Once you have read the entries below, repeat all of them exactly.

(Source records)
※ ※ ※
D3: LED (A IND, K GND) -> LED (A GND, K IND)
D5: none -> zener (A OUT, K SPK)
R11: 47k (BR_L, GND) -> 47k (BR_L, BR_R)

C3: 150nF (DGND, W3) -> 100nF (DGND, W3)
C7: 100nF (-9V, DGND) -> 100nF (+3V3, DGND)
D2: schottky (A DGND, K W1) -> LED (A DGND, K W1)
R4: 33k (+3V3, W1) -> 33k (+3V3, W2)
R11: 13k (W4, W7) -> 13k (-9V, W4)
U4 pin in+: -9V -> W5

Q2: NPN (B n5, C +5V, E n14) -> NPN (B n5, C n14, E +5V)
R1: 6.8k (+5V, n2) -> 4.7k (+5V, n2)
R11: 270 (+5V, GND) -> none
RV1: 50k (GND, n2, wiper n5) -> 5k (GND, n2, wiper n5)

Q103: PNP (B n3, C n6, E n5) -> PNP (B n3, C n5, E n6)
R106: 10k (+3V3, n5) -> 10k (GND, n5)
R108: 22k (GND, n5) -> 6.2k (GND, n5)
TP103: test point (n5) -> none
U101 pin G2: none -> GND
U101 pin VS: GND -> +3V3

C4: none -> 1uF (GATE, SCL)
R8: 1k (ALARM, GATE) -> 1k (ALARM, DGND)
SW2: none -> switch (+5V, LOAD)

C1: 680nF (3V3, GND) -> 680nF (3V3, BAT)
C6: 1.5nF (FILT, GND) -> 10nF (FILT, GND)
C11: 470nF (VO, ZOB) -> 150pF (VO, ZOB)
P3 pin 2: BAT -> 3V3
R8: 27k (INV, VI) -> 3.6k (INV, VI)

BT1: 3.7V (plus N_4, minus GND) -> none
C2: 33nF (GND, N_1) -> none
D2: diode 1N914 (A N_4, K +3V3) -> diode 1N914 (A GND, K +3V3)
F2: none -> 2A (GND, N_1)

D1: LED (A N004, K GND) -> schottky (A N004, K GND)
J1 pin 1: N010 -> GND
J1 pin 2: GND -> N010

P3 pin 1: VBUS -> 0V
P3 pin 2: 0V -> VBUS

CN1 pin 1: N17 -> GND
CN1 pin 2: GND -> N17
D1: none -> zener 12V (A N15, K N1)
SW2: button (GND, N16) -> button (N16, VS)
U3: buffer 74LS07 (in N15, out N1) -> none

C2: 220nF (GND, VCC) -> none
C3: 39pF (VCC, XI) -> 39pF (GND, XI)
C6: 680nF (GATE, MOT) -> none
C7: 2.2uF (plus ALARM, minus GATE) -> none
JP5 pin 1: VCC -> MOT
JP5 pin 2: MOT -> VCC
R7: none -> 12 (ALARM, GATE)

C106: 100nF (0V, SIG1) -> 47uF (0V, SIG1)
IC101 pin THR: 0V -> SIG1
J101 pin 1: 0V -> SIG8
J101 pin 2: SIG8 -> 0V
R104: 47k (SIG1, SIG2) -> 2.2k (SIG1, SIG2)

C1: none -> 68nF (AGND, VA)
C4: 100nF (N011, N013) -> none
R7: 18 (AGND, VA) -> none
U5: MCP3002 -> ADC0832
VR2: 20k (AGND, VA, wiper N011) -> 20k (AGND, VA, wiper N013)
※ ※ ※
▸ **Task answer**
D3: LED (A IND, K GND) -> LED (A GND, K IND)
D5: none -> zener (A OUT, K SPK)
R11: 47k (BR_L, GND) -> 47k (BR_L, BR_R)

C3: 150nF (DGND, W3) -> 100nF (DGND, W3)
C7: 100nF (-9V, DGND) -> 100nF (+3V3, DGND)
D2: schottky (A DGND, K W1) -> LED (A DGND, K W1)
R4: 33k (+3V3, W1) -> 33k (+3V3, W2)
R11: 13k (W4, W7) -> 13k (-9V, W4)
U4 pin in+: -9V -> W5

Q2: NPN (B n5, C +5V, E n14) -> NPN (B n5, C n14, E +5V)
R1: 6.8k (+5V, n2) -> 4.7k (+5V, n2)
R11: 270 (+5V, GND) -> none
RV1: 50k (GND, n2, wiper n5) -> 5k (GND, n2, wiper n5)

Q103: PNP (B n3, C n6, E n5) -> PNP (B n3, C n5, E n6)
R106: 10k (+3V3, n5) -> 10k (GND, n5)
R108: 22k (GND, n5) -> 6.2k (GND, n5)
TP103: test point (n5) -> none
U101 pin G2: none -> GND
U101 pin VS: GND -> +3V3

C4: none -> 1uF (GATE, SCL)
R8: 1k (ALARM, GATE) -> 1k (ALARM, DGND)
SW2: none -> switch (+5V, LOAD)

C1: 680nF (3V3, GND) -> 680nF (3V3, BAT)
C6: 1.5nF (FILT, GND) -> 10nF (FILT, GND)
C11: 470nF (VO, ZOB) -> 150pF (VO, ZOB)
P3 pin 2: BAT -> 3V3
R8: 27k (INV, VI) -> 3.6k (INV, VI)

BT1: 3.7V (plus N_4, minus GND) -> none
C2: 33nF (GND, N_1) -> none
D2: diode 1N914 (A N_4, K +3V3) -> diode 1N914 (A GND, K +3V3)
F2: none -> 2A (GND, N_1)

D1: LED (A N004, K GND) -> schottky (A N004, K GND)
J1 pin 1: N010 -> GND
J1 pin 2: GND -> N010

P3 pin 1: VBUS -> 0V
P3 pin 2: 0V -> VBUS

CN1 pin 1: N17 -> GND
CN1 pin 2: GND -> N17
D1: none -> zener 12V (A N15, K N1)
SW2: button (GND, N16) -> button (N16, VS)
U3: buffer 74LS07 (in N15, out N1) -> none

C2: 220nF (GND, VCC) -> none
C3: 39pF (VCC, XI) -> 39pF (GND, XI)
C6: 680nF (GATE, MOT) -> none
C7: 2.2uF (plus ALARM, minus GATE) -> none
JP5 pin 1: VCC -> MOT
JP5 pin 2: MOT -> VCC
R7: none -> 12 (ALARM, GATE)

C106: 100nF (0V, SIG1) -> 47uF (0V, SIG1)
IC101 pin THR: 0V -> SIG1
J101 pin 1: 0V -> SIG8
J101 pin 2: SIG8 -> 0V
R104: 47k (SIG1, SIG2) -> 2.2k (SIG1, SIG2)

C1: none -> 68nF (AGND, VA)
C4: 100nF (N011, N013) -> none
R7: 18 (AGND, VA) -> none
U5: MCP3002 -> ADC0832
VR2: 20k (AGND, VA, wiper N011) -> 20k (AGND, VA, wiper N013)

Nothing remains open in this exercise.